The answer must be every line of the records below that contains the word "moved", copied out.

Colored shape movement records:
======
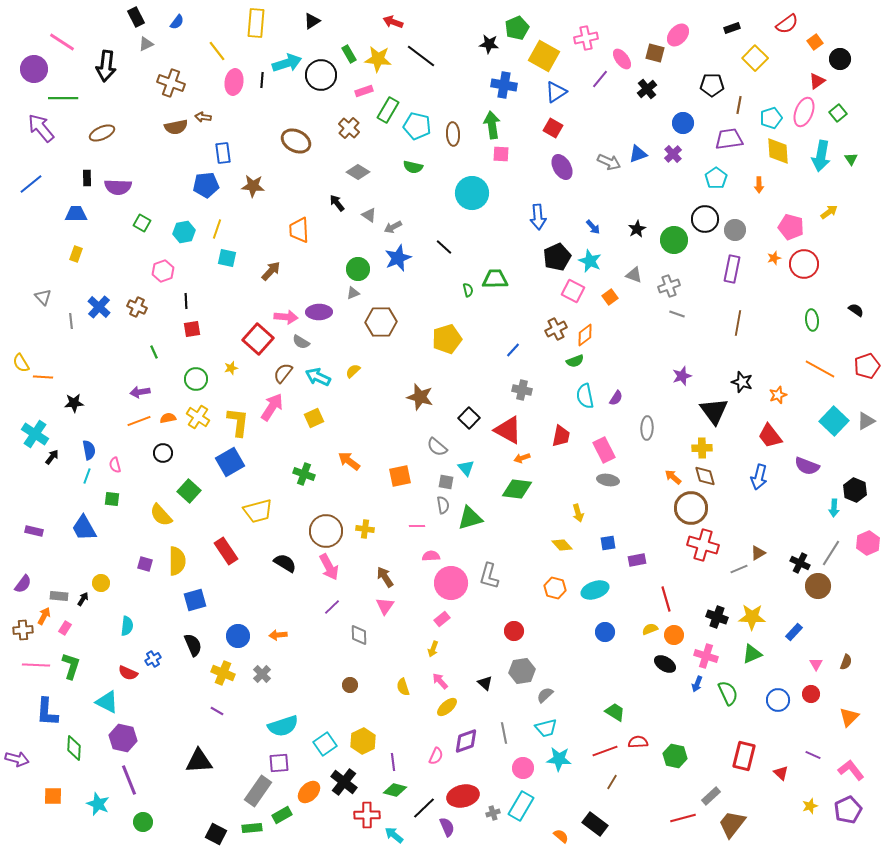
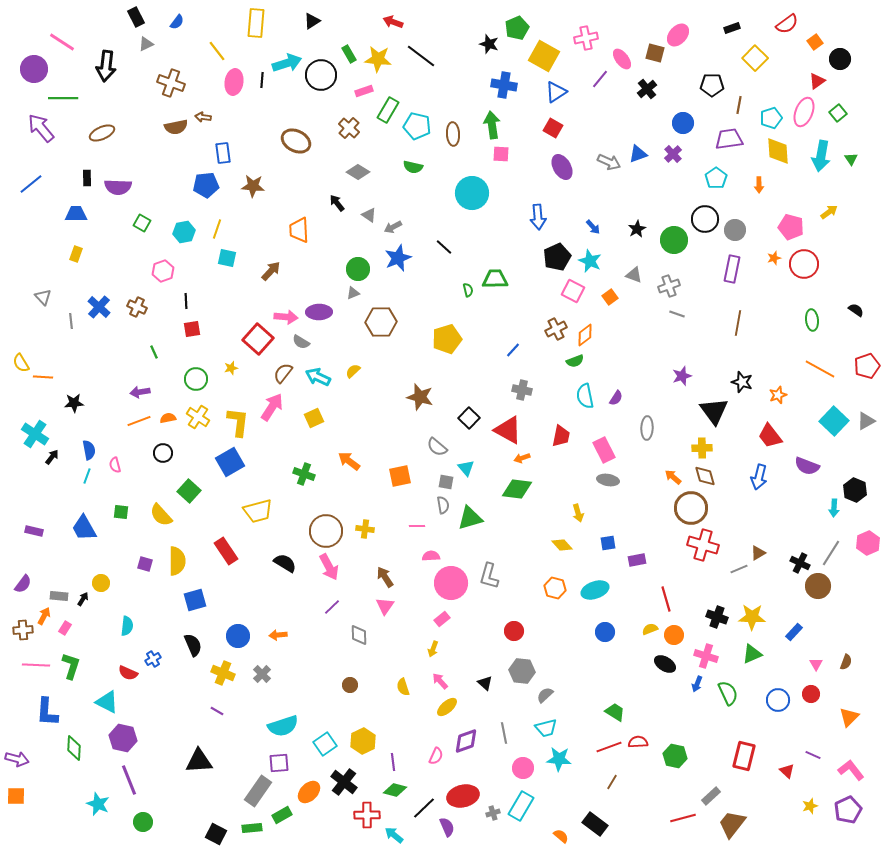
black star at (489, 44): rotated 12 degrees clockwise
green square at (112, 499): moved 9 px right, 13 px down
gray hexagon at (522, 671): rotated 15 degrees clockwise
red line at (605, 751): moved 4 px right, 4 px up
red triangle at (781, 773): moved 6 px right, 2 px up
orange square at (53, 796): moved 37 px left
======
■ Output for this task:
green square at (112, 499): moved 9 px right, 13 px down
red line at (605, 751): moved 4 px right, 4 px up
red triangle at (781, 773): moved 6 px right, 2 px up
orange square at (53, 796): moved 37 px left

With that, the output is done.